The line containing "U1 pin GND: none -> COM" and every line after it, through the end of the records below: repeat them exactly, nothing more.

━━ Material supplied

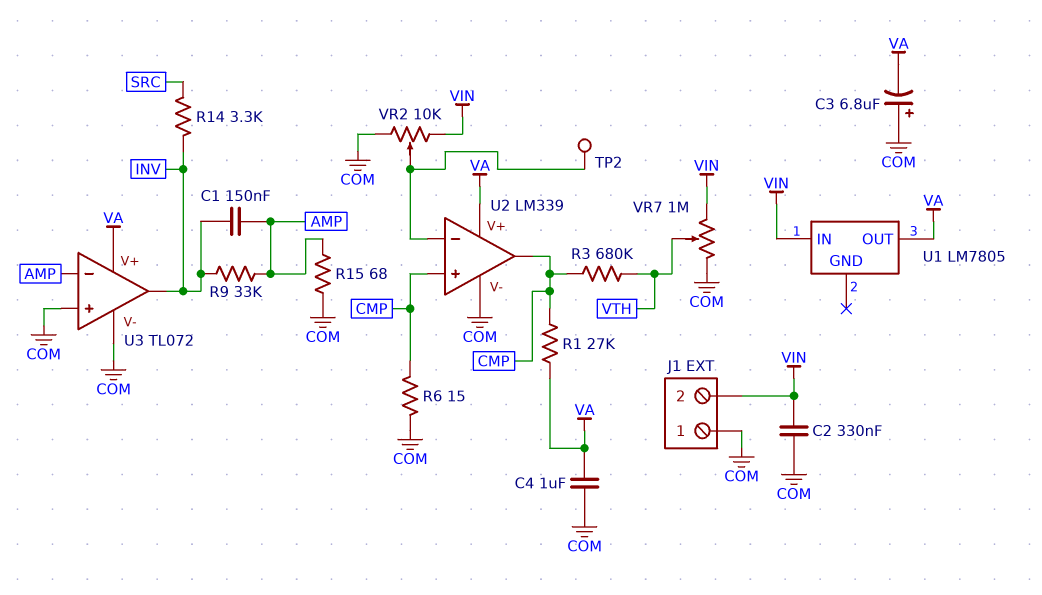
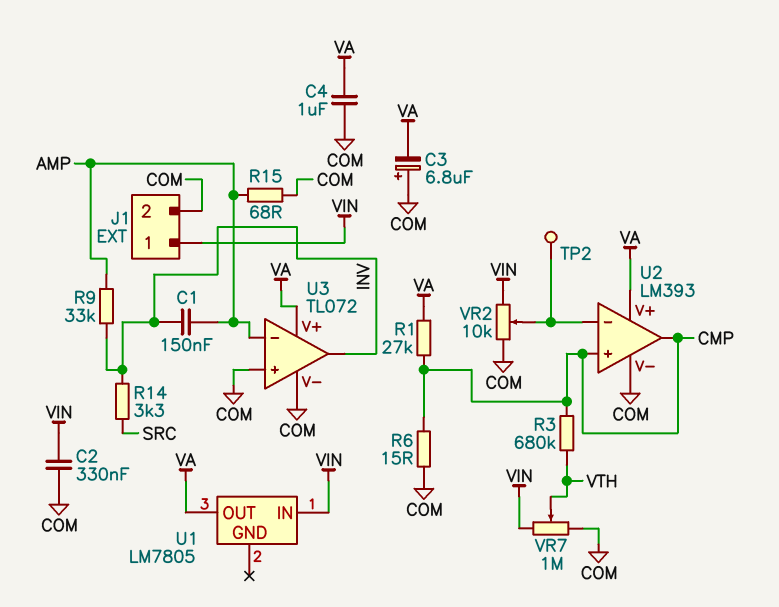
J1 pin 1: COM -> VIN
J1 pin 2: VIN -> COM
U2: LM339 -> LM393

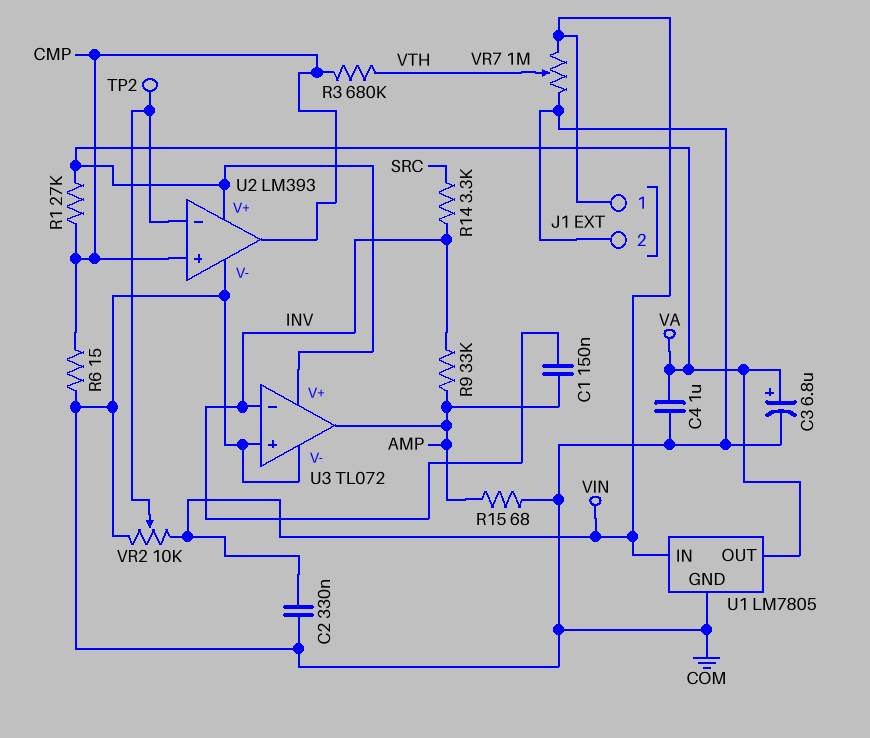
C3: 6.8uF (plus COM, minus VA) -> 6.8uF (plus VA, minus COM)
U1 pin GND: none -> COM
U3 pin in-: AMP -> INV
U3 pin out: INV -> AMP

━━━━

» Written answer:
U1 pin GND: none -> COM
U3 pin in-: AMP -> INV
U3 pin out: INV -> AMP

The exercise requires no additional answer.